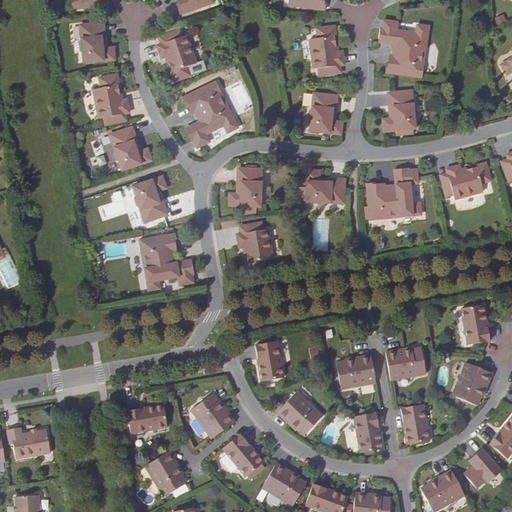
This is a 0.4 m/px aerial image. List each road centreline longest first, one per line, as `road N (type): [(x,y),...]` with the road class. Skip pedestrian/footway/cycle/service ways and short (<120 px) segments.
road 1 (residential): [(398,468),(329,462),(300,450),(261,418),(230,363),(188,356)]
road 2 (unclassified): [(188,356),(0,390)]
road 3 (residential): [(188,356),(216,296),(198,178)]
road 4 (residential): [(198,178),(142,104),(128,49),(131,17)]
road 5 (residential): [(503,347),(499,383),(484,413),(462,435),(398,468)]
road 6 (residential): [(198,178),(217,155),(250,143),(354,153)]
road 7 (residential): [(354,153),(423,147),(511,124)]
road 8 (residential): [(354,153),(360,19)]
road 9 (residential): [(375,344),(398,468)]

##############################

Rewrite all of the lines above as a JSON list of strings, one string per line, with blank lines and the picture left out.

• **Exercise answer**
[
  "This is a 0.4 m/px aerial image. List each road centreline longest first, one per line, as `road N (type): [(x,y),...]` with the road class. Skip pedestrian/footway/cycle/service ways and short (<120 px) segments.",
  "road 1 (residential): [(398,468),(329,462),(300,450),(261,418),(230,363),(188,356)]",
  "road 2 (unclassified): [(188,356),(0,390)]",
  "road 3 (residential): [(188,356),(216,296),(198,178)]",
  "road 4 (residential): [(198,178),(142,104),(128,49),(131,17)]",
  "road 5 (residential): [(503,347),(499,383),(484,413),(462,435),(398,468)]",
  "road 6 (residential): [(198,178),(217,155),(250,143),(354,153)]",
  "road 7 (residential): [(354,153),(423,147),(511,124)]",
  "road 8 (residential): [(354,153),(360,19)]",
  "road 9 (residential): [(375,344),(398,468)]"
]